**What the task asks:**
Reproduce every line of the records below verbatim, but leave out the pictures.

--- start Exercise material ---

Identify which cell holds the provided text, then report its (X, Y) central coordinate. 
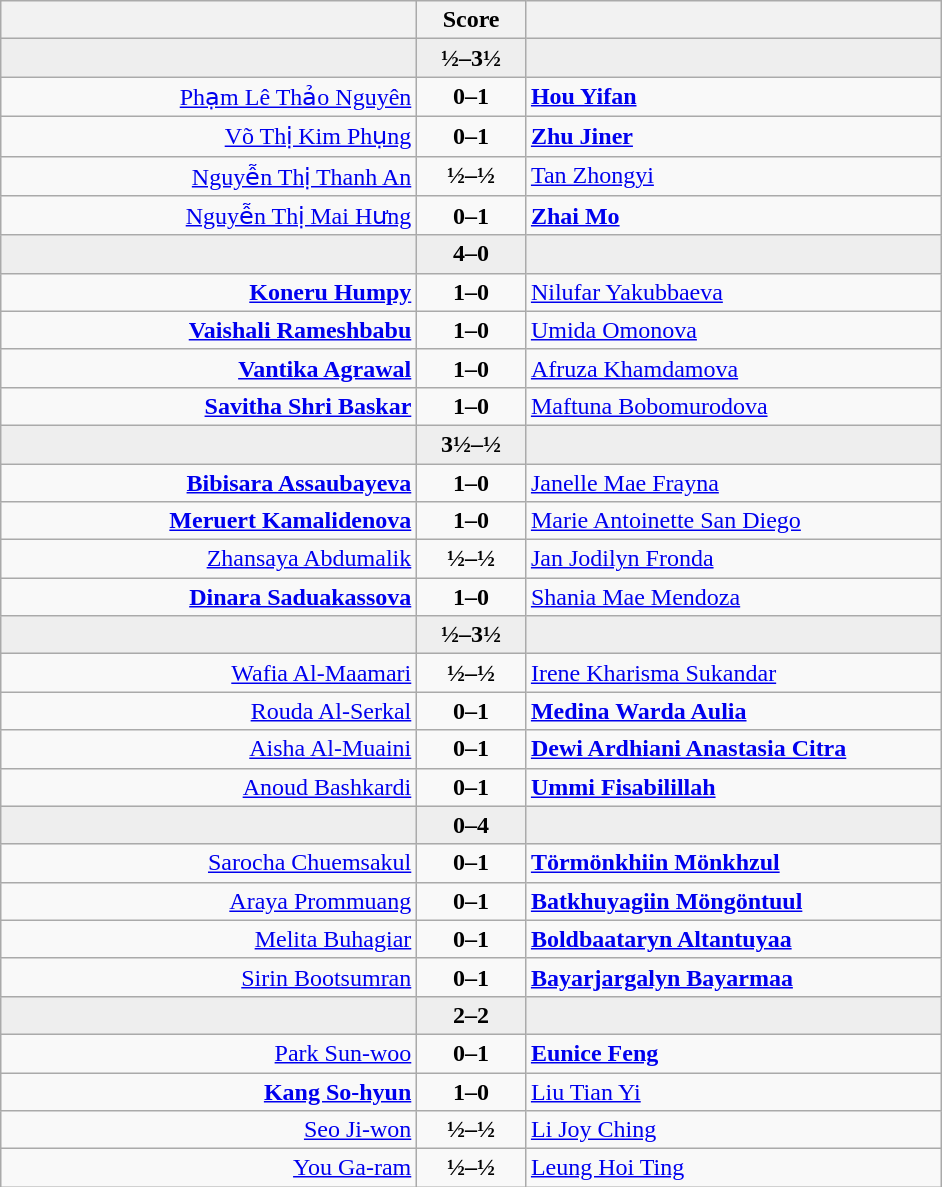
Liu Tian Yi (733, 1091)
Melita Buhagiar (209, 939)
Zhai Mo (733, 216)
Rouda Al-Serkal (209, 711)
Wafia Al-Maamari (209, 673)
Park Sun-woo (209, 1053)
Nilufar Yakubbaeva (733, 292)
Nguyễn Thị Mai Hưng (209, 216)
Irene Kharisma Sukandar (733, 673)
Phạm Lê Thảo Nguyên (209, 97)
4–0 (472, 254)
Afruza Khamdamova (733, 368)
Võ Thị Kim Phụng (209, 136)
Vaishali Rameshbabu (209, 330)
3½–½ (472, 444)
Sirin Bootsumran (209, 977)
Maftuna Bobomurodova (733, 406)
Li Joy Ching (733, 1130)
0–4 (472, 825)
Seo Ji-won (209, 1130)
Törmönkhiin Mönkhzul (733, 863)
Vantika Agrawal (209, 368)
Hou Yifan (733, 97)
Umida Omonova (733, 330)
Sarocha Chuemsakul (209, 863)
Koneru Humpy (209, 292)
Aisha Al-Muaini (209, 749)
Score (472, 20)
Savitha Shri Baskar (209, 406)
Bayarjargalyn Bayarmaa (733, 977)
Tan Zhongyi (733, 176)
Kang So-hyun (209, 1091)
Boldbaataryn Altantuyaa (733, 939)
Jan Jodilyn Fronda (733, 559)
Leung Hoi Ting (733, 1168)
Eunice Feng (733, 1053)
Shania Mae Mendoza (733, 597)
Dewi Ardhiani Anastasia Citra (733, 749)
Meruert Kamalidenova (209, 521)
Janelle Mae Frayna (733, 483)
Zhu Jiner (733, 136)
Ummi Fisabilillah (733, 787)
Medina Warda Aulia (733, 711)
Bibisara Assaubayeva (209, 483)
Zhansaya Abdumalik (209, 559)
Nguyễn Thị Thanh An (209, 176)
Dinara Saduakassova (209, 597)
Araya Prommuang (209, 901)
2–2 (472, 1015)
Anoud Bashkardi (209, 787)
Batkhuyagiin Möngöntuul (733, 901)
Marie Antoinette San Diego (733, 521)
You Ga-ram (209, 1168)
Return the [X, Y] coordinate for the center point of the cell that contains the specified text.  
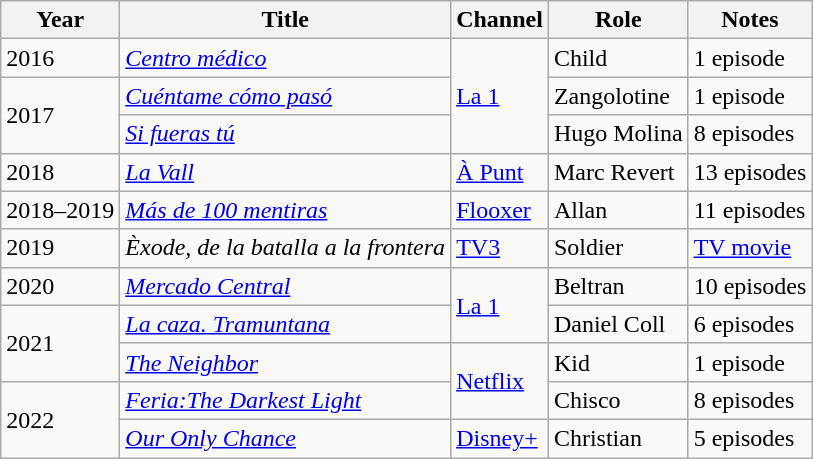
2017 [60, 115]
13 episodes [750, 172]
2018 [60, 172]
Disney+ [500, 438]
Zangolotine [618, 96]
Our Only Chance [286, 438]
Channel [500, 20]
Notes [750, 20]
Soldier [618, 248]
5 episodes [750, 438]
6 episodes [750, 324]
TV movie [750, 248]
Kid [618, 362]
2021 [60, 343]
Más de 100 mentiras [286, 210]
Cuéntame cómo pasó [286, 96]
Netflix [500, 381]
À Punt [500, 172]
Marc Revert [618, 172]
Beltran [618, 286]
Centro médico [286, 58]
Feria:The Darkest Light [286, 400]
Hugo Molina [618, 134]
2016 [60, 58]
2019 [60, 248]
Title [286, 20]
La Vall [286, 172]
Mercado Central [286, 286]
11 episodes [750, 210]
2022 [60, 419]
Role [618, 20]
Daniel Coll [618, 324]
Chisco [618, 400]
Child [618, 58]
Si fueras tú [286, 134]
Year [60, 20]
La caza. Tramuntana [286, 324]
Flooxer [500, 210]
The Neighbor [286, 362]
Allan [618, 210]
10 episodes [750, 286]
Christian [618, 438]
TV3 [500, 248]
2018–2019 [60, 210]
Èxode, de la batalla a la frontera [286, 248]
2020 [60, 286]
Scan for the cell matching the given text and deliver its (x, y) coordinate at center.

--- end Exercise material ---

**Full solution:**
Identify which cell holds the provided text, then report its (X, Y) central coordinate. 
Liu Tian Yi (733, 1091)
Melita Buhagiar (209, 939)
Zhai Mo (733, 216)
Rouda Al-Serkal (209, 711)
Wafia Al-Maamari (209, 673)
Park Sun-woo (209, 1053)
Nilufar Yakubbaeva (733, 292)
Nguyễn Thị Mai Hưng (209, 216)
Irene Kharisma Sukandar (733, 673)
Phạm Lê Thảo Nguyên (209, 97)
4–0 (472, 254)
Afruza Khamdamova (733, 368)
Võ Thị Kim Phụng (209, 136)
Vaishali Rameshbabu (209, 330)
3½–½ (472, 444)
Sirin Bootsumran (209, 977)
Maftuna Bobomurodova (733, 406)
Li Joy Ching (733, 1130)
0–4 (472, 825)
Seo Ji-won (209, 1130)
Törmönkhiin Mönkhzul (733, 863)
Vantika Agrawal (209, 368)
Hou Yifan (733, 97)
Umida Omonova (733, 330)
Sarocha Chuemsakul (209, 863)
Koneru Humpy (209, 292)
Aisha Al-Muaini (209, 749)
Score (472, 20)
Savitha Shri Baskar (209, 406)
Bayarjargalyn Bayarmaa (733, 977)
Tan Zhongyi (733, 176)
Kang So-hyun (209, 1091)
Boldbaataryn Altantuyaa (733, 939)
Jan Jodilyn Fronda (733, 559)
Leung Hoi Ting (733, 1168)
Eunice Feng (733, 1053)
Shania Mae Mendoza (733, 597)
Dewi Ardhiani Anastasia Citra (733, 749)
Meruert Kamalidenova (209, 521)
Janelle Mae Frayna (733, 483)
Zhu Jiner (733, 136)
Ummi Fisabilillah (733, 787)
Medina Warda Aulia (733, 711)
Bibisara Assaubayeva (209, 483)
Zhansaya Abdumalik (209, 559)
Nguyễn Thị Thanh An (209, 176)
Dinara Saduakassova (209, 597)
Araya Prommuang (209, 901)
2–2 (472, 1015)
Anoud Bashkardi (209, 787)
Batkhuyagiin Möngöntuul (733, 901)
Marie Antoinette San Diego (733, 521)
You Ga-ram (209, 1168)
Return the [X, Y] coordinate for the center point of the cell that contains the specified text.  
2017 [60, 115]
13 episodes [750, 172]
2018 [60, 172]
Disney+ [500, 438]
Zangolotine [618, 96]
Our Only Chance [286, 438]
Channel [500, 20]
Notes [750, 20]
Soldier [618, 248]
5 episodes [750, 438]
6 episodes [750, 324]
TV movie [750, 248]
Kid [618, 362]
2021 [60, 343]
Más de 100 mentiras [286, 210]
Cuéntame cómo pasó [286, 96]
Netflix [500, 381]
À Punt [500, 172]
Marc Revert [618, 172]
Beltran [618, 286]
Centro médico [286, 58]
Feria:The Darkest Light [286, 400]
Hugo Molina [618, 134]
2016 [60, 58]
2019 [60, 248]
Title [286, 20]
La Vall [286, 172]
Mercado Central [286, 286]
11 episodes [750, 210]
2022 [60, 419]
Role [618, 20]
Daniel Coll [618, 324]
Chisco [618, 400]
Child [618, 58]
Si fueras tú [286, 134]
Year [60, 20]
La caza. Tramuntana [286, 324]
Flooxer [500, 210]
The Neighbor [286, 362]
Allan [618, 210]
10 episodes [750, 286]
Christian [618, 438]
TV3 [500, 248]
2018–2019 [60, 210]
Èxode, de la batalla a la frontera [286, 248]
2020 [60, 286]
Scan for the cell matching the given text and deliver its (x, y) coordinate at center.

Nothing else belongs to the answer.